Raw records
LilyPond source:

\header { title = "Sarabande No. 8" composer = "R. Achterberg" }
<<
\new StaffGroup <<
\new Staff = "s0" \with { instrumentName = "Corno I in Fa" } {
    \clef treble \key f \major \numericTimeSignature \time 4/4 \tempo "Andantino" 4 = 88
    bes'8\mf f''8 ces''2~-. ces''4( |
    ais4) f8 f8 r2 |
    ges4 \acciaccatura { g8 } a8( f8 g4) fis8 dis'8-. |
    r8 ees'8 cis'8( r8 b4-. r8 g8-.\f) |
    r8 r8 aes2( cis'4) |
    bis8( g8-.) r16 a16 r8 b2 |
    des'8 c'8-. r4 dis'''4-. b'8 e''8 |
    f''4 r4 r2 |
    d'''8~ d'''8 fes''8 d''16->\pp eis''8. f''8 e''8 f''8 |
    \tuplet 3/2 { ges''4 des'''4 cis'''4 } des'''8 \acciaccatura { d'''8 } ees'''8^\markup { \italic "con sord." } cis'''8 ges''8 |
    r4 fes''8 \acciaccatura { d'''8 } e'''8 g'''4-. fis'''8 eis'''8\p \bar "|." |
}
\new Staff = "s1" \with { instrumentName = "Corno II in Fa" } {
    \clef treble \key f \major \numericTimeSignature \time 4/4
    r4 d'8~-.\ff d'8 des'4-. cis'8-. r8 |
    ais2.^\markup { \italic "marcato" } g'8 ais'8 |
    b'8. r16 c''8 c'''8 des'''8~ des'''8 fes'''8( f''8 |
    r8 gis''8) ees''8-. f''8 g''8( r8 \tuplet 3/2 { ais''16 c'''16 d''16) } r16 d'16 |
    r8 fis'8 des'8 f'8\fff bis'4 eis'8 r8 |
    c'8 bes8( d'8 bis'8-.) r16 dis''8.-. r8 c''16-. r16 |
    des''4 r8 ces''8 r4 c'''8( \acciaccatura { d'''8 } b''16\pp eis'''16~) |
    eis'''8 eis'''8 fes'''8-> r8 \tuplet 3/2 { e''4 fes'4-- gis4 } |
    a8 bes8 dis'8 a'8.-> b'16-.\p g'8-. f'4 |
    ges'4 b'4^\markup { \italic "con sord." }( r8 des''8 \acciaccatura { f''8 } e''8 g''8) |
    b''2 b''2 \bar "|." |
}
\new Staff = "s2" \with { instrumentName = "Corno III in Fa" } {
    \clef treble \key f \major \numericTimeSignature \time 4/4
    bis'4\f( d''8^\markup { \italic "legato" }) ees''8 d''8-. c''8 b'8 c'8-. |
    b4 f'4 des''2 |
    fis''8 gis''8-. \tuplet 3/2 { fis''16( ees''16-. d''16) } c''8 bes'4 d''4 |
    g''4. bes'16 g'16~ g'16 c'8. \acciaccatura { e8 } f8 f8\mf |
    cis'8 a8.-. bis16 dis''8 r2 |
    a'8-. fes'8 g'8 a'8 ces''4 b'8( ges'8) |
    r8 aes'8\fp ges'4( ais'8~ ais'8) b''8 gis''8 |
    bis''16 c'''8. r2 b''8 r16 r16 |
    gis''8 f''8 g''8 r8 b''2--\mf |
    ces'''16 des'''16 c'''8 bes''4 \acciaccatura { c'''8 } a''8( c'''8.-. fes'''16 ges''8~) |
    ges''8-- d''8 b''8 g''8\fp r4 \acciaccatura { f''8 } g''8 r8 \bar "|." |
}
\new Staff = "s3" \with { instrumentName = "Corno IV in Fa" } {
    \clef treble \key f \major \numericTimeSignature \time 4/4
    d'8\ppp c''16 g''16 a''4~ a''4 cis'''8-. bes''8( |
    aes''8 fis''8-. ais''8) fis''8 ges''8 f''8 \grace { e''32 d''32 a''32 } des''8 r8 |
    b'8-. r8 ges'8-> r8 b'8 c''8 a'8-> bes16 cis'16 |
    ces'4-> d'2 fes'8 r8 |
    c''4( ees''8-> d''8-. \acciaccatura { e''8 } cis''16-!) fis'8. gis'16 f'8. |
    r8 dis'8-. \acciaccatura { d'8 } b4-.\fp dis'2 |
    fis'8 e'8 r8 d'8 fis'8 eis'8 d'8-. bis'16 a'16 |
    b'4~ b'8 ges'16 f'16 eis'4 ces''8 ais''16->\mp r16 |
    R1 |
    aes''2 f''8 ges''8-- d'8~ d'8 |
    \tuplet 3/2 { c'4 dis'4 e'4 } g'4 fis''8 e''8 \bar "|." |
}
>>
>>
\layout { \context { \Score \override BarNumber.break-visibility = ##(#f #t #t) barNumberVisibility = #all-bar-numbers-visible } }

● **Task description**
Pull out every line of the records above that contains the string "with", and copy each of those lines in full.

● **Answer to the problem**
\new Staff = "s0" \with { instrumentName = "Corno I in Fa" } {
\new Staff = "s1" \with { instrumentName = "Corno II in Fa" } {
\new Staff = "s2" \with { instrumentName = "Corno III in Fa" } {
\new Staff = "s3" \with { instrumentName = "Corno IV in Fa" } {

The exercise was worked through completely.